§ Task goal:
Your answer must be the full listing below, repeated exactly, with no pictures in it.

---------------

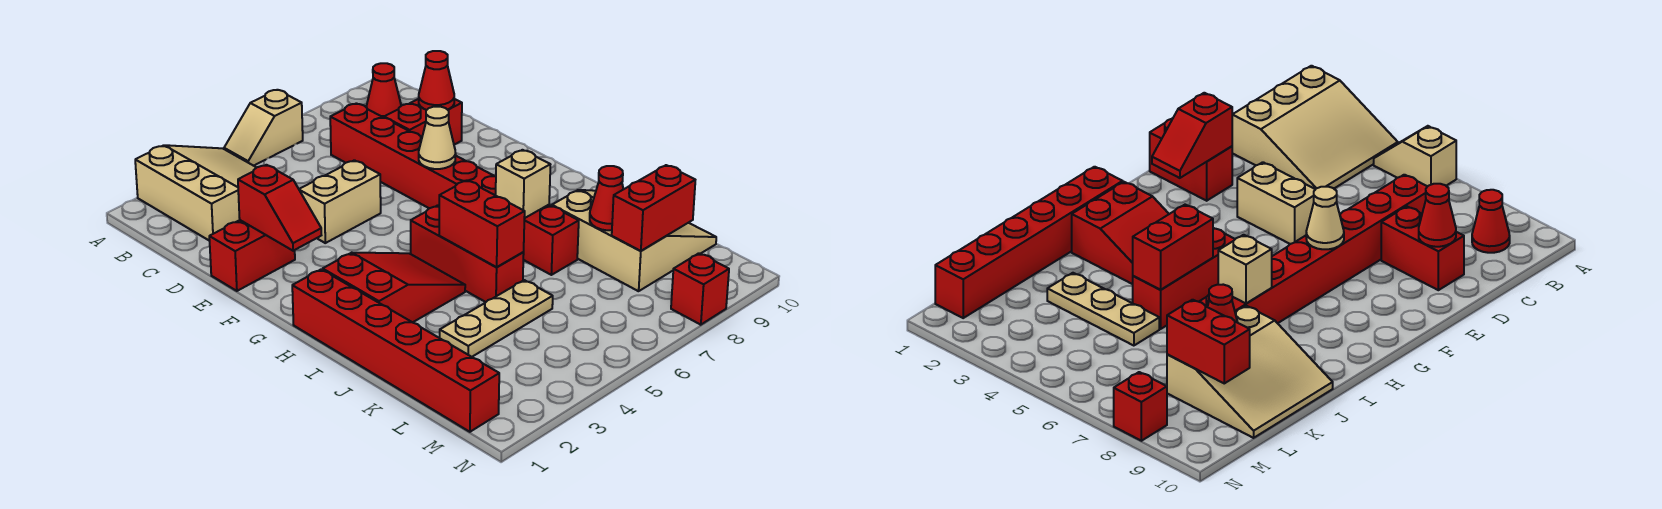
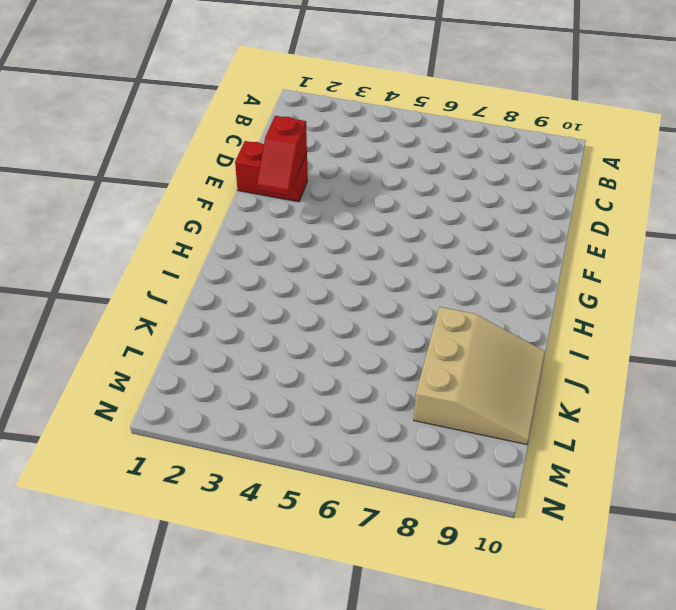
none -> tan slope A2:C4 level 1 top 2
none -> tan slope A5:A6 level 1 top 6
none -> red cone B9 level 1

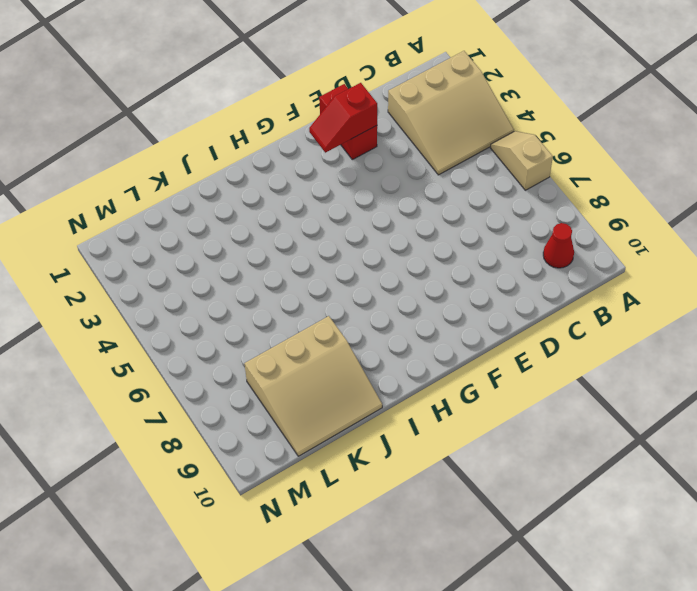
none -> red brick C7:J7 level 1
none -> red brick D8:D9 level 1
none -> tan brick E4:E5 level 1

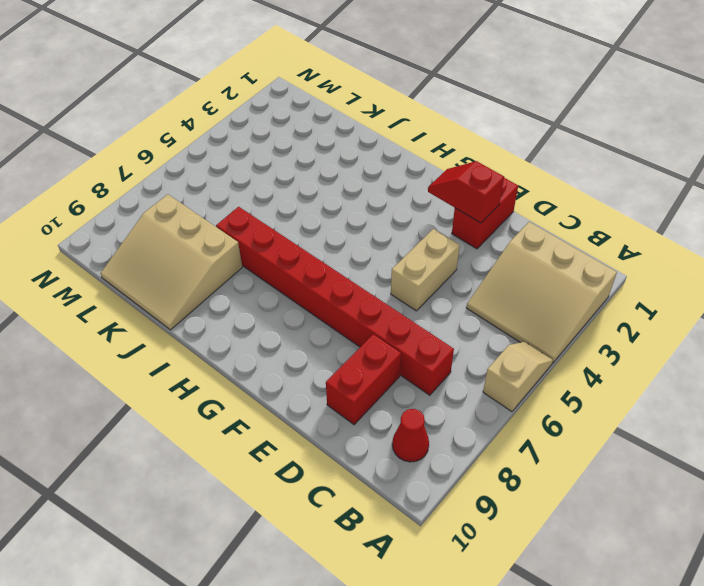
none -> red brick H1:M1 level 1
none -> red slope H2:I4 level 1 top 2
none -> red brick H5:J5 level 1

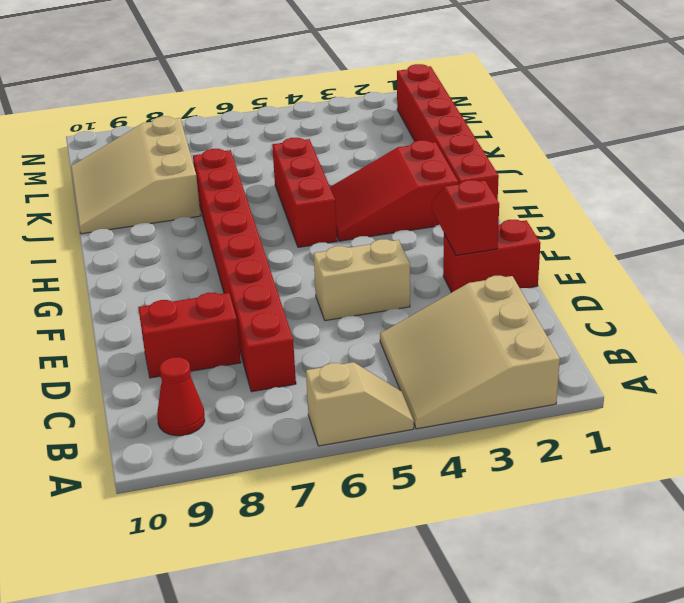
none -> tan plate K3:K5 level 1
none -> red brick N8 level 1
none -> red cone D9 level 2

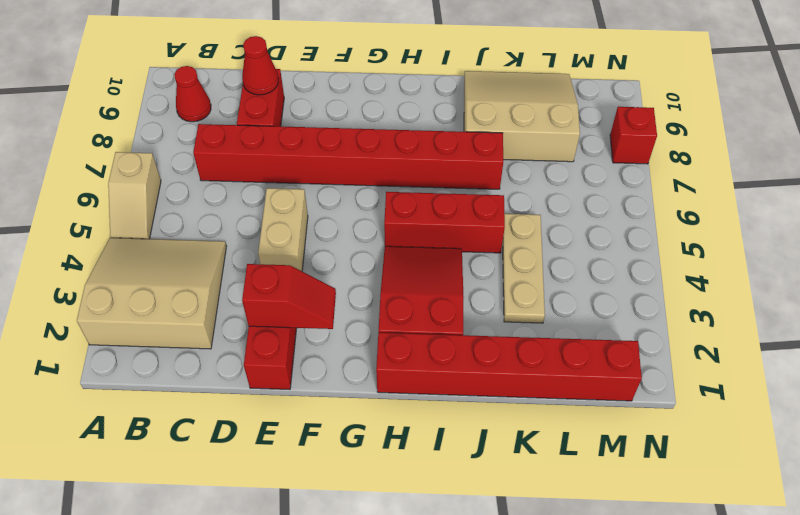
none -> tan cone F7 level 2
none -> red brick I5:J5 level 2
none -> tan brick I7 level 2

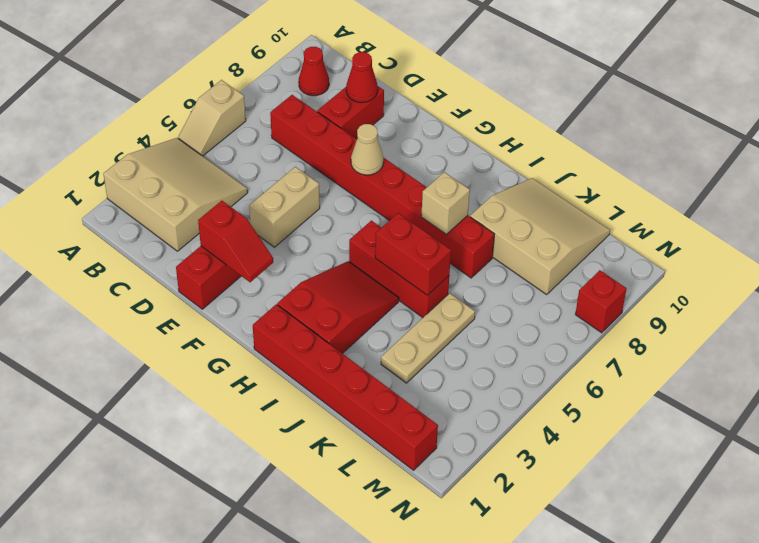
none -> red cone K8 level 2
none -> red brick L8:L9 level 2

---------------

§ Result of the task:
none -> tan slope A2:C4 level 1 top 2
none -> tan slope A5:A6 level 1 top 6
none -> red cone B9 level 1

none -> red brick C7:J7 level 1
none -> red brick D8:D9 level 1
none -> tan brick E4:E5 level 1

none -> red brick H1:M1 level 1
none -> red slope H2:I4 level 1 top 2
none -> red brick H5:J5 level 1

none -> tan plate K3:K5 level 1
none -> red brick N8 level 1
none -> red cone D9 level 2

none -> tan cone F7 level 2
none -> red brick I5:J5 level 2
none -> tan brick I7 level 2

none -> red cone K8 level 2
none -> red brick L8:L9 level 2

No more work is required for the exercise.